Image sequences with motion text:
== Segment start ==

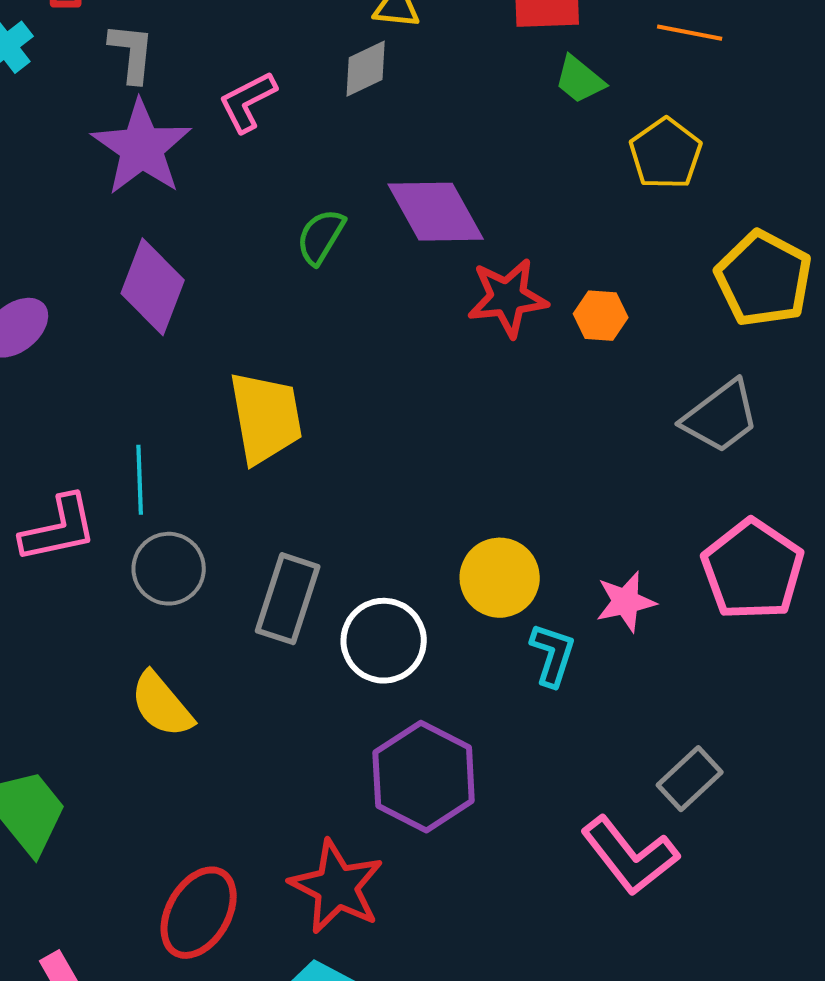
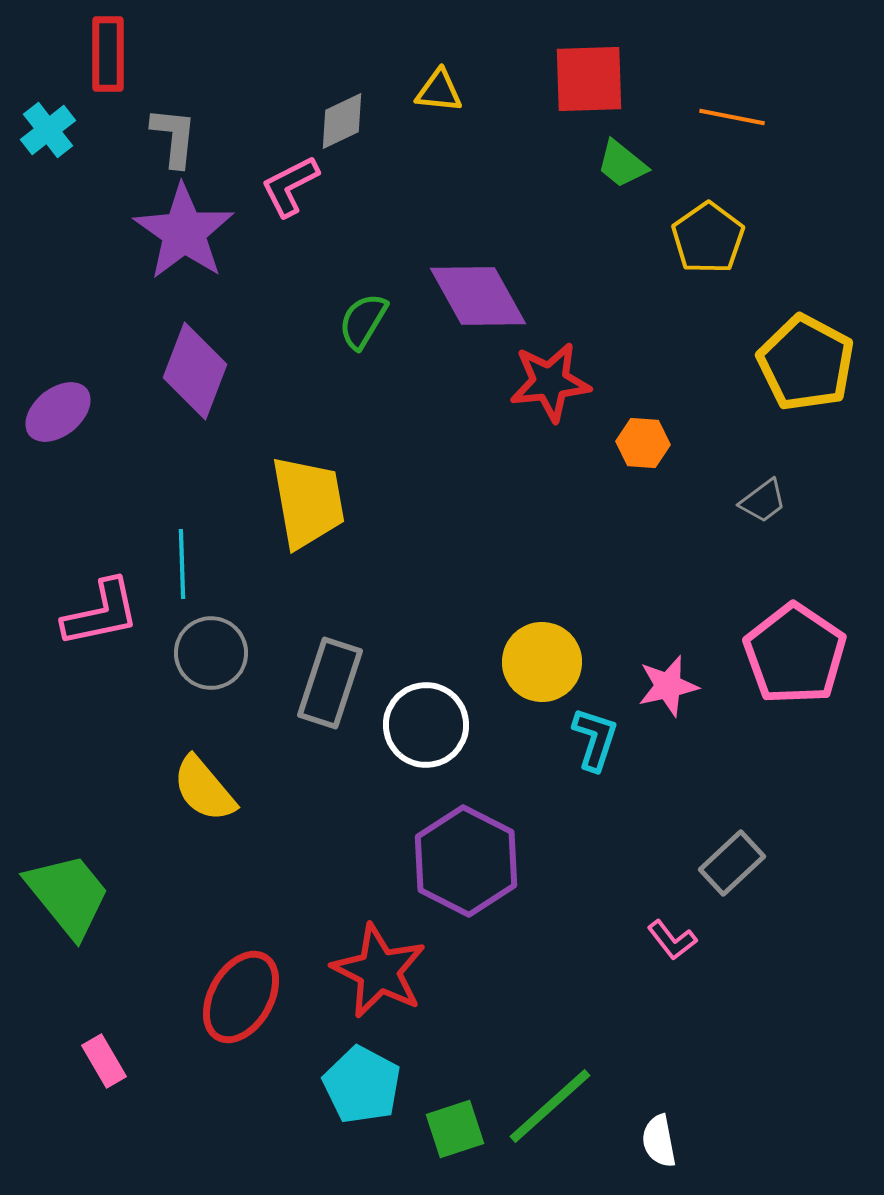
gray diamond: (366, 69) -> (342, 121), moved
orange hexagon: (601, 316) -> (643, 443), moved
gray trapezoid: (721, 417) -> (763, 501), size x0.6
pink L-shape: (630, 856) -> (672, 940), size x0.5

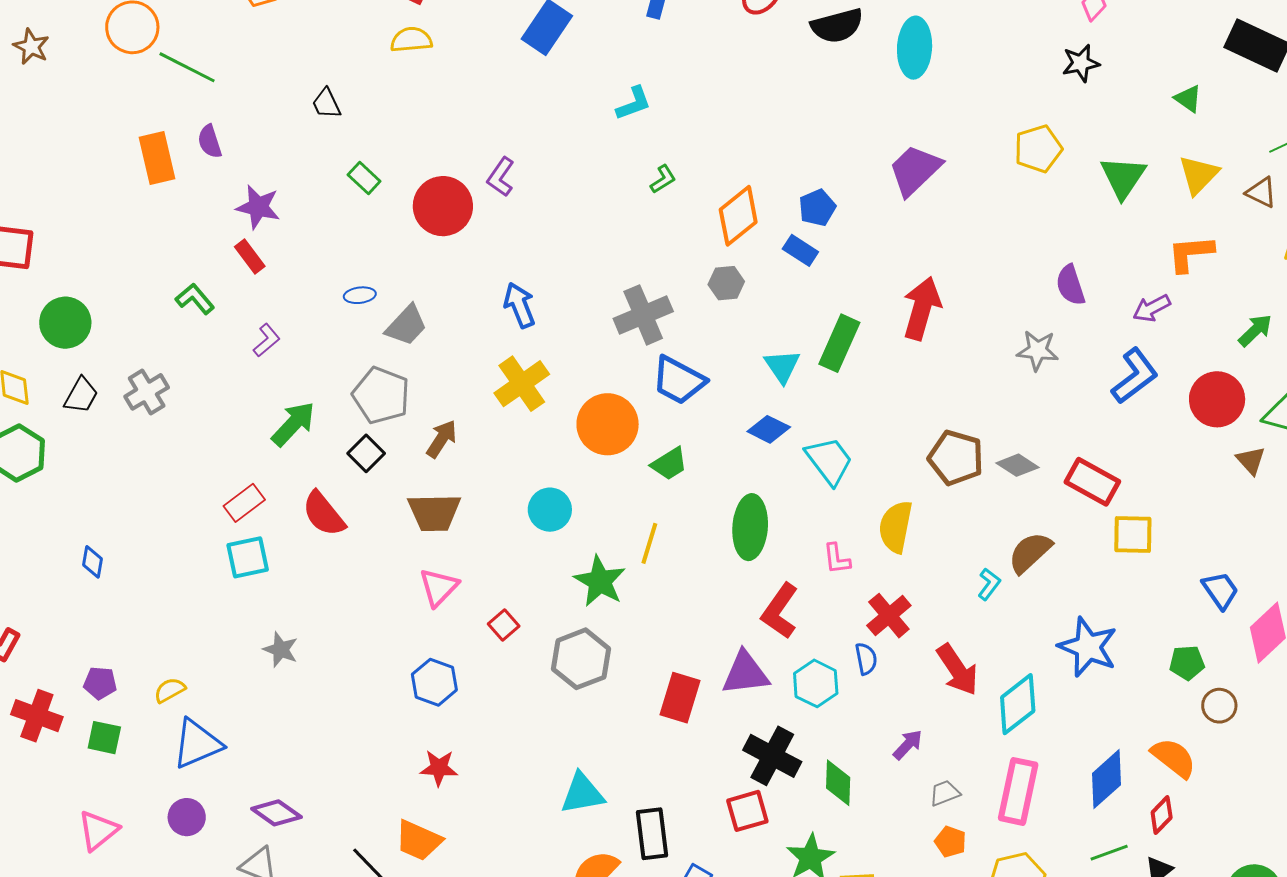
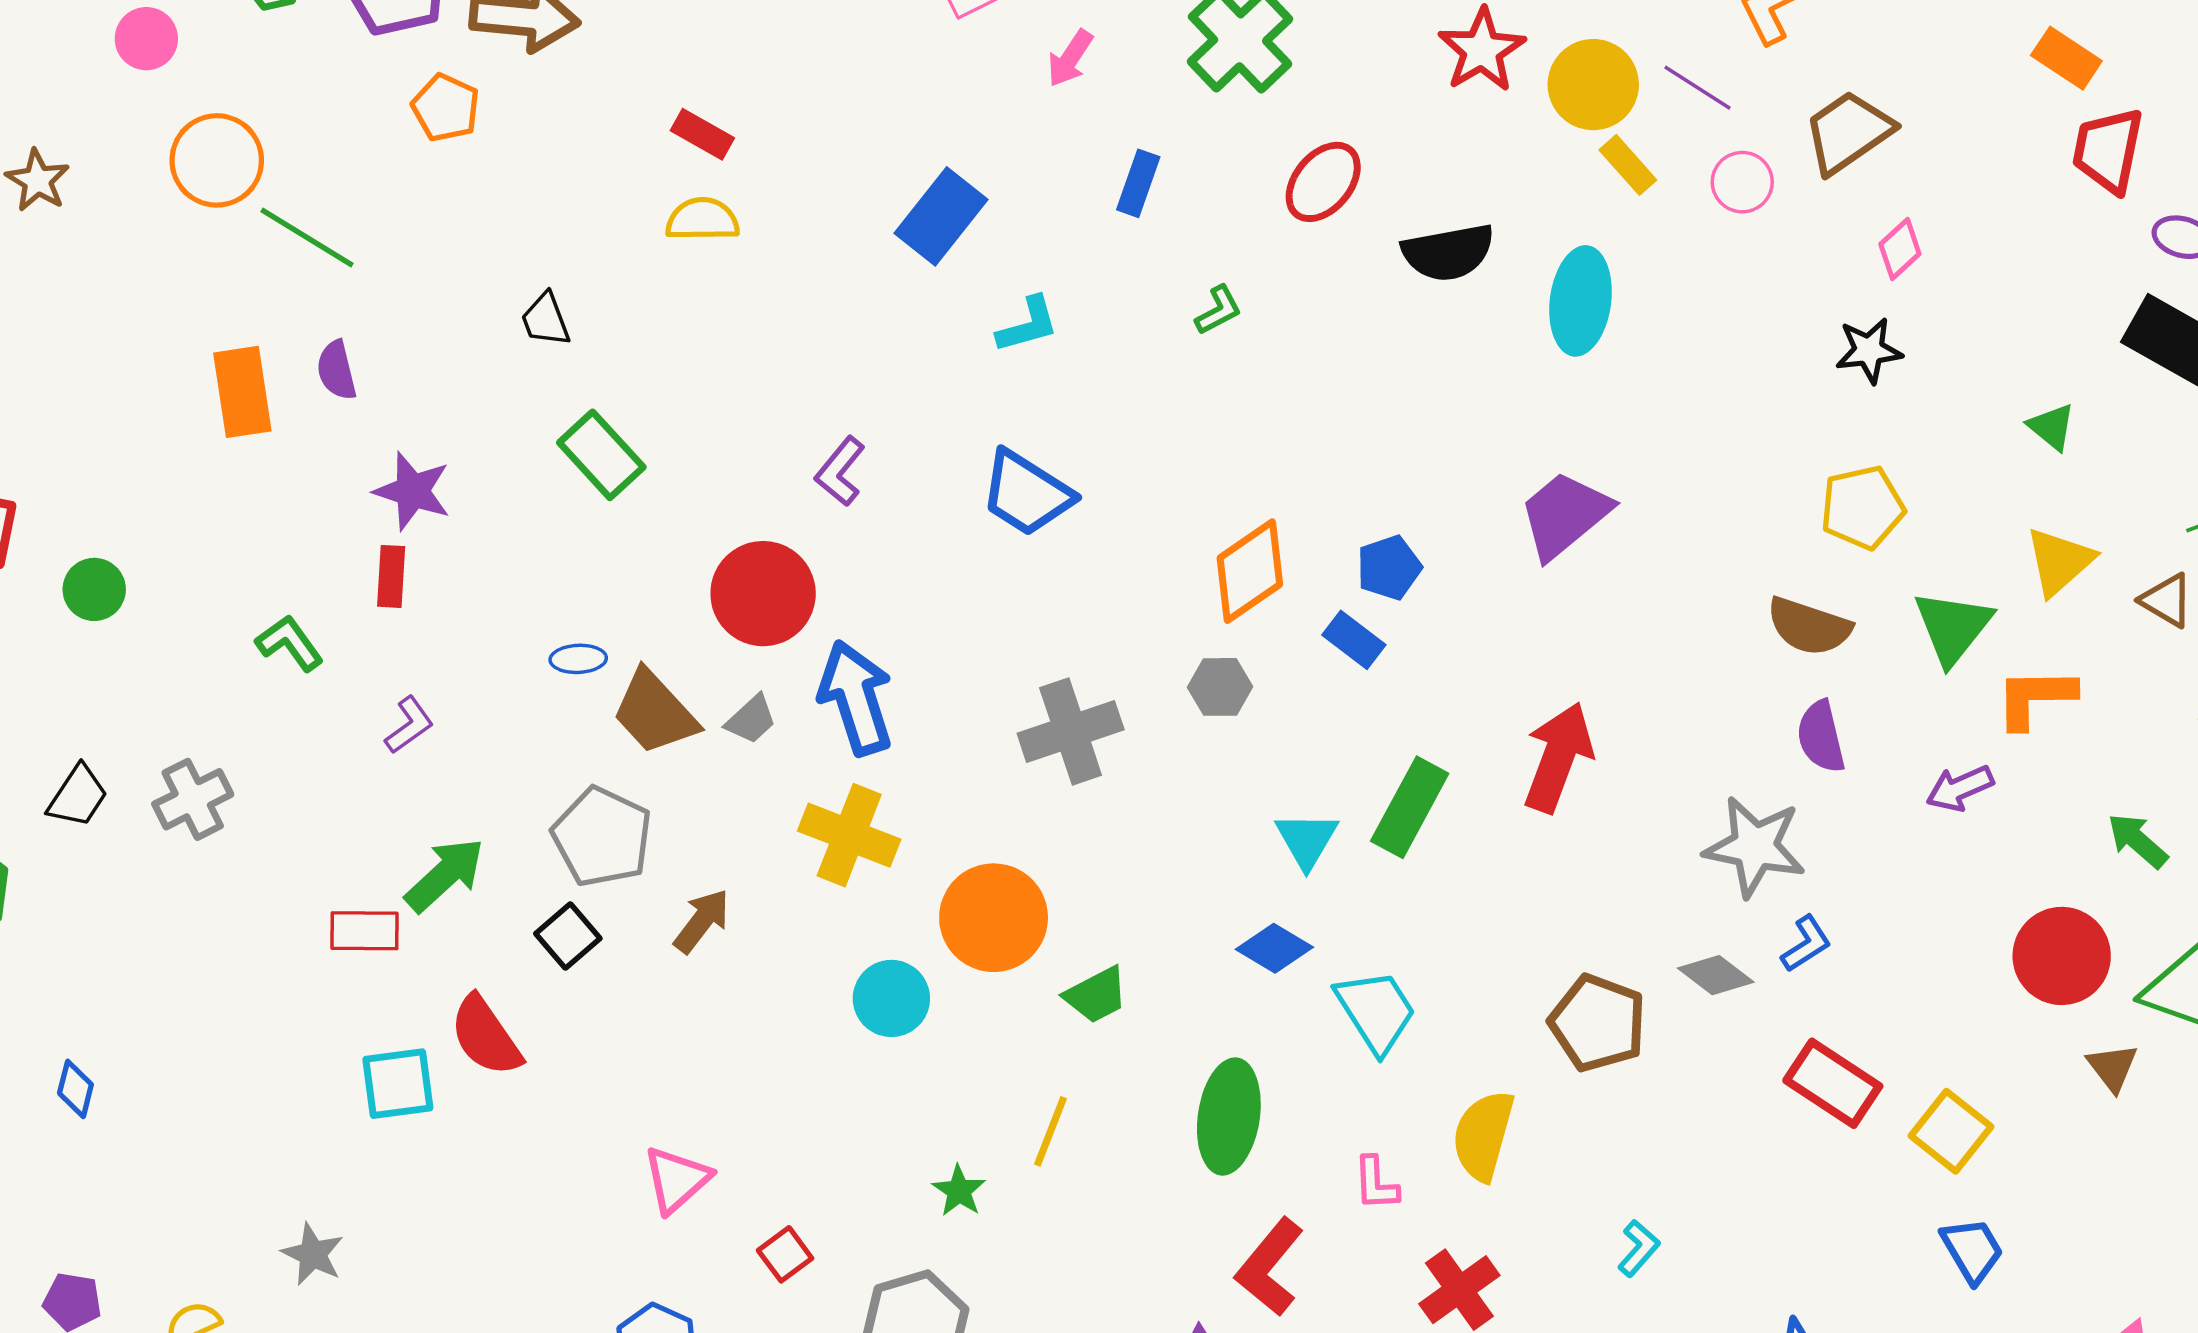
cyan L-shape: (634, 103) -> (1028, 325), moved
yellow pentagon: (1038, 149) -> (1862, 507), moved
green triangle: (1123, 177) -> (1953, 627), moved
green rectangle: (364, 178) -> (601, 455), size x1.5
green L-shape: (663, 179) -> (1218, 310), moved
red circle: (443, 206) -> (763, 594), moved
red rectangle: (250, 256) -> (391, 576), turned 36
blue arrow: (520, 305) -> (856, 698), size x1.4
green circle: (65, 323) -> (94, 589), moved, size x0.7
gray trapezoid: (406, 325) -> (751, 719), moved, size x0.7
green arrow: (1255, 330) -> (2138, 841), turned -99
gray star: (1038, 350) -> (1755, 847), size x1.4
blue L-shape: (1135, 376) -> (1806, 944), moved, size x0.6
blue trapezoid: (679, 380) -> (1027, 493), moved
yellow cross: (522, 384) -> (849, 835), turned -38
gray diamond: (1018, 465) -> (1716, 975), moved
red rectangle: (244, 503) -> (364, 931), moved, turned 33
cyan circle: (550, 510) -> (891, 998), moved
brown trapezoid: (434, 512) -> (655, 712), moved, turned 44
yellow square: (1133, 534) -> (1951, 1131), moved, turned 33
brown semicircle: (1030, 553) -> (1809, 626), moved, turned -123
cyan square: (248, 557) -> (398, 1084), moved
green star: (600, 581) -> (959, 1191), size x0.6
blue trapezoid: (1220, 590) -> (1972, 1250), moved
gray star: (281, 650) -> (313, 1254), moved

== Segment end ==

* What you will do:
Please give the data again in full, exactly as written, but without any images.

* Your solution:
gray diamond: (366, 69) -> (342, 121), moved
orange hexagon: (601, 316) -> (643, 443), moved
gray trapezoid: (721, 417) -> (763, 501), size x0.6
pink L-shape: (630, 856) -> (672, 940), size x0.5

cyan L-shape: (634, 103) -> (1028, 325), moved
yellow pentagon: (1038, 149) -> (1862, 507), moved
green triangle: (1123, 177) -> (1953, 627), moved
green rectangle: (364, 178) -> (601, 455), size x1.5
green L-shape: (663, 179) -> (1218, 310), moved
red circle: (443, 206) -> (763, 594), moved
red rectangle: (250, 256) -> (391, 576), turned 36
blue arrow: (520, 305) -> (856, 698), size x1.4
green circle: (65, 323) -> (94, 589), moved, size x0.7
gray trapezoid: (406, 325) -> (751, 719), moved, size x0.7
green arrow: (1255, 330) -> (2138, 841), turned -99
gray star: (1038, 350) -> (1755, 847), size x1.4
blue L-shape: (1135, 376) -> (1806, 944), moved, size x0.6
blue trapezoid: (679, 380) -> (1027, 493), moved
yellow cross: (522, 384) -> (849, 835), turned -38
gray diamond: (1018, 465) -> (1716, 975), moved
red rectangle: (244, 503) -> (364, 931), moved, turned 33
cyan circle: (550, 510) -> (891, 998), moved
brown trapezoid: (434, 512) -> (655, 712), moved, turned 44
yellow square: (1133, 534) -> (1951, 1131), moved, turned 33
brown semicircle: (1030, 553) -> (1809, 626), moved, turned -123
cyan square: (248, 557) -> (398, 1084), moved
green star: (600, 581) -> (959, 1191), size x0.6
blue trapezoid: (1220, 590) -> (1972, 1250), moved
gray star: (281, 650) -> (313, 1254), moved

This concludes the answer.